TASK PROMPT: Your answer must be the lines from the first one in the material through the line with "orange ruler [398,135,519,185]", retyped exactly and with no pictures.

##### DATASET EXTRACT #####

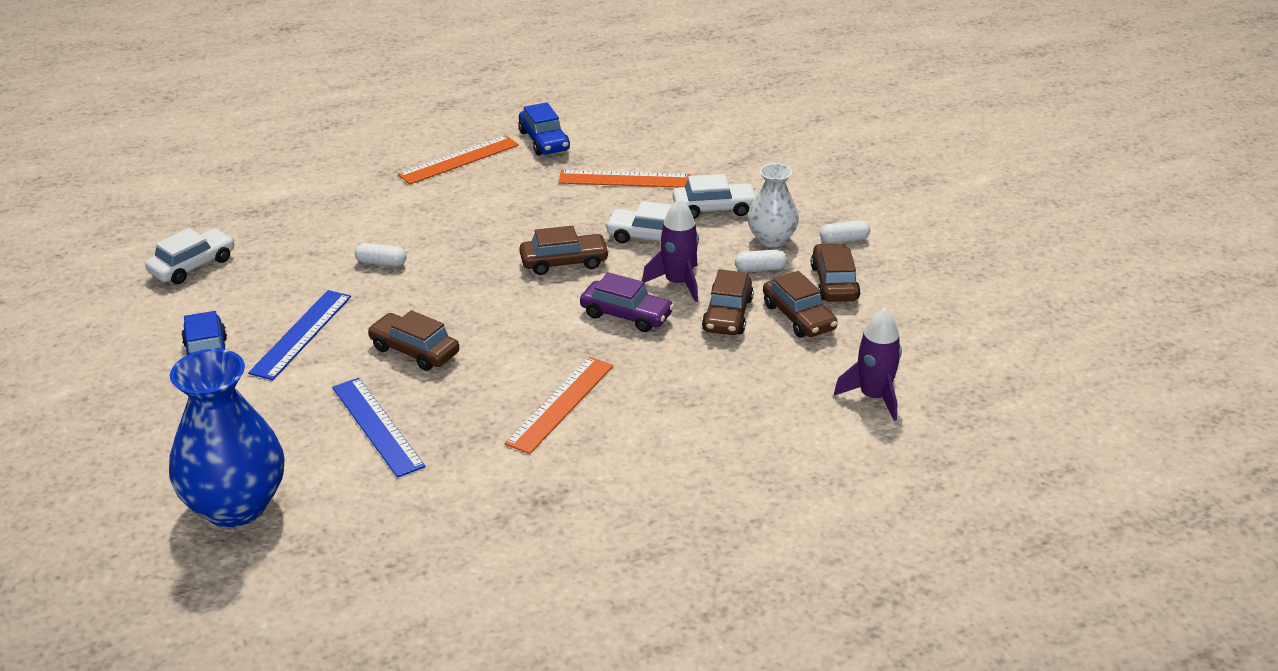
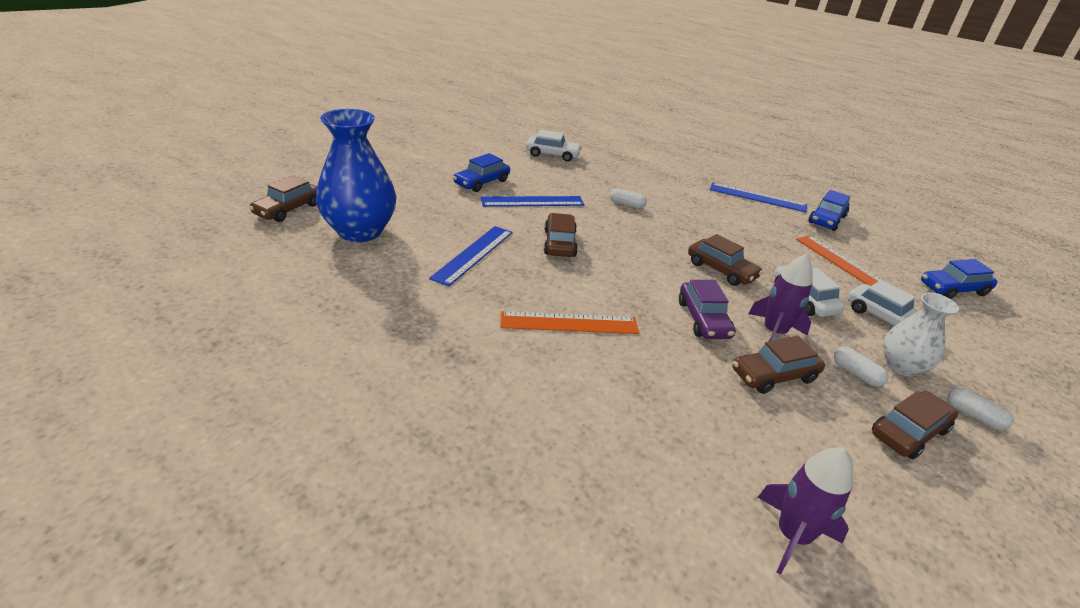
camera: 55 degrees right, 0 degrees up
white capsule [355,243,407,267] -> white capsule turned 45 degrees counterclockwise [610,188,647,209]
orange ruler [398,135,519,185] -> blue ruler [710,183,807,212]
brown car [763,271,838,338] -> brown car moved to [249,175,317,222]
none -> blue car [921,259,997,299]

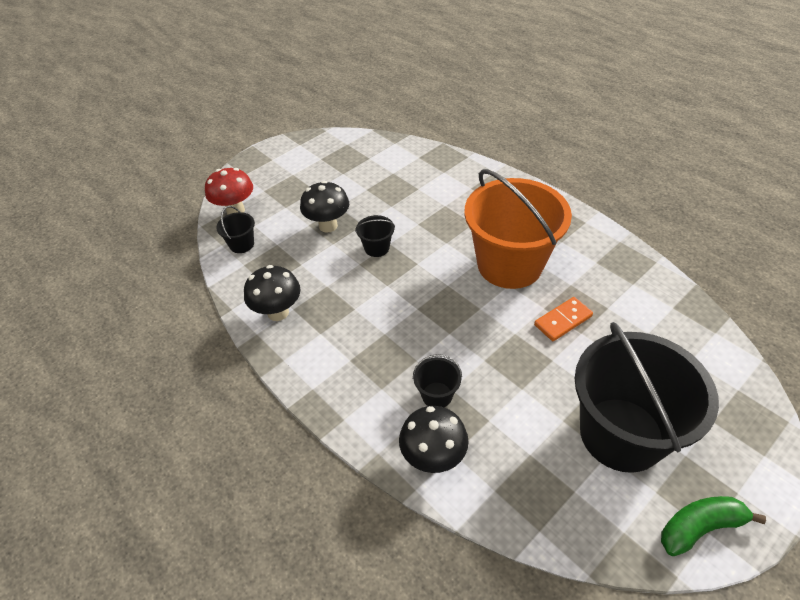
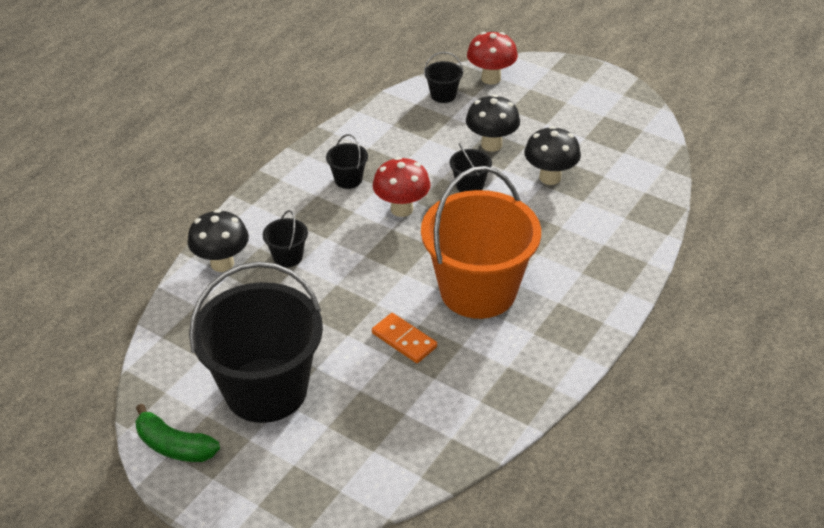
camera: 75 degrees right, 5 degrees down
black mushroom [244,265,300,321] -> black mushroom moved to [524,126,581,185]
green banana [661,496,766,556] -> green banana turned 150 degrees clockwise [135,404,220,462]
none -> black bucket [326,134,368,189]
none -> red mushroom [373,157,430,217]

#####

TASK RESPONSE:
camera: 55 degrees right, 0 degrees up
white capsule [355,243,407,267] -> white capsule turned 45 degrees counterclockwise [610,188,647,209]
orange ruler [398,135,519,185] -> blue ruler [710,183,807,212]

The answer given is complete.